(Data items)
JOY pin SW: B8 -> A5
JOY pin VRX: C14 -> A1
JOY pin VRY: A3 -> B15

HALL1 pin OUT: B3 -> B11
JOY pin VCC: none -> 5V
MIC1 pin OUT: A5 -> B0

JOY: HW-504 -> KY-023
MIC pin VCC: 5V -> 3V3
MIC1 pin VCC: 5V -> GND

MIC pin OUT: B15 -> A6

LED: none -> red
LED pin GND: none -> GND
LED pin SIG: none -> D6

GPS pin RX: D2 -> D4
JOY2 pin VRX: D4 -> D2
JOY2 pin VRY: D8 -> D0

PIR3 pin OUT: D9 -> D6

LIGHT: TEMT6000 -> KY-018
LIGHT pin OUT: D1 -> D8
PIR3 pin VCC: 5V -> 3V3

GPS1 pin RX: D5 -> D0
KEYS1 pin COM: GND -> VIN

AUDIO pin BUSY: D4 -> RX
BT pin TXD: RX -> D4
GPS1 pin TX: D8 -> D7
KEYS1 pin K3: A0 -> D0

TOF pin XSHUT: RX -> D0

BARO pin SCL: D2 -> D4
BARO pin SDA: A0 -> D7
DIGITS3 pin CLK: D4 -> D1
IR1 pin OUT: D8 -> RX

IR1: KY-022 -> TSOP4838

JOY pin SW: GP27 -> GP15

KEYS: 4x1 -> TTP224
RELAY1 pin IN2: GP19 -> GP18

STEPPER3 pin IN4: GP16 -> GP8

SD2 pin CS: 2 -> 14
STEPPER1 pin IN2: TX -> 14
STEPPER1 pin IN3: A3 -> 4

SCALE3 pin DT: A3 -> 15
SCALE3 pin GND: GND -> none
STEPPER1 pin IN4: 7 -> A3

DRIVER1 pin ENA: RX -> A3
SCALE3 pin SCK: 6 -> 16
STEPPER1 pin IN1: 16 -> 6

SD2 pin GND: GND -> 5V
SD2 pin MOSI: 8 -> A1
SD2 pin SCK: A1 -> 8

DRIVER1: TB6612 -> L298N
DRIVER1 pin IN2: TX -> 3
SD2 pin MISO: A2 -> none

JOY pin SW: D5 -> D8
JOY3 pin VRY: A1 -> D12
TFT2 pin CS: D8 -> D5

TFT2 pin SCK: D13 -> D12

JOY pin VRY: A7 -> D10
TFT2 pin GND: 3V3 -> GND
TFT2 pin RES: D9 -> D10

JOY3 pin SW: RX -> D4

* What you have to do
The first line of the entries above marks where to begin; repeat each line exactly through the one that contains "JOY2 pin VRY: D8 -> D0", and include that line.

* Response
JOY pin SW: B8 -> A5
JOY pin VRX: C14 -> A1
JOY pin VRY: A3 -> B15

HALL1 pin OUT: B3 -> B11
JOY pin VCC: none -> 5V
MIC1 pin OUT: A5 -> B0

JOY: HW-504 -> KY-023
MIC pin VCC: 5V -> 3V3
MIC1 pin VCC: 5V -> GND

MIC pin OUT: B15 -> A6

LED: none -> red
LED pin GND: none -> GND
LED pin SIG: none -> D6

GPS pin RX: D2 -> D4
JOY2 pin VRX: D4 -> D2
JOY2 pin VRY: D8 -> D0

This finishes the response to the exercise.